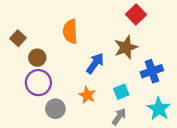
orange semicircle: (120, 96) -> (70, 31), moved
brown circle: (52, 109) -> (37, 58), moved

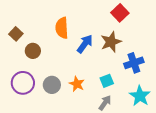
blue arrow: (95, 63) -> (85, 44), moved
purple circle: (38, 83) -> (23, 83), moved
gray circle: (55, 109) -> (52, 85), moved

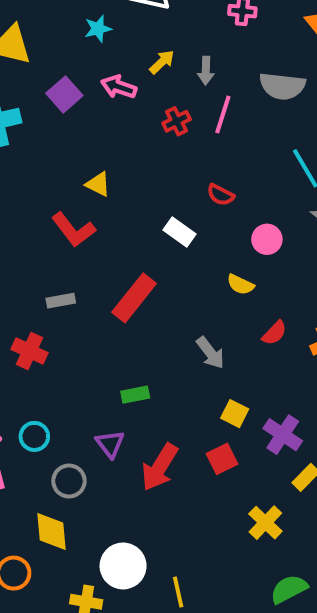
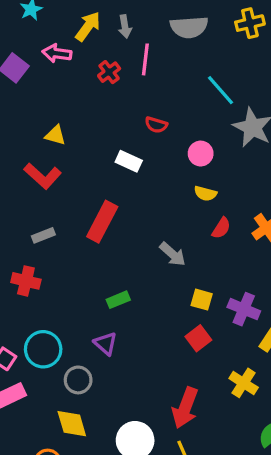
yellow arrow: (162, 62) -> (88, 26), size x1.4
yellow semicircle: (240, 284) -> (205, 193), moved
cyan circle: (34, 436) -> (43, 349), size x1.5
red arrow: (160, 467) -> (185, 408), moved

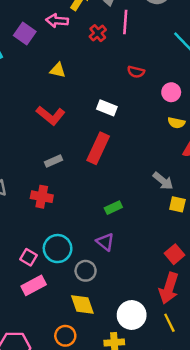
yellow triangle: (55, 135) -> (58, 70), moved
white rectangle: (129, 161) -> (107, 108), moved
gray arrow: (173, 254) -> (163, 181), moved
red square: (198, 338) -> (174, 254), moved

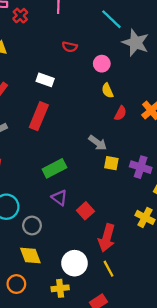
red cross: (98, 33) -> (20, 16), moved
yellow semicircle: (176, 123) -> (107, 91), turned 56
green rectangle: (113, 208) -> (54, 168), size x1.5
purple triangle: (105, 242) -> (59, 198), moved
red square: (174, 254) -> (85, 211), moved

• _Task to carry out_
Write out exactly the lines from the line holding "green rectangle: (113, 208)" through the last line of the data, and nothing besides those lines.

• _Solution below_
green rectangle: (113, 208) -> (54, 168), size x1.5
purple triangle: (105, 242) -> (59, 198), moved
red square: (174, 254) -> (85, 211), moved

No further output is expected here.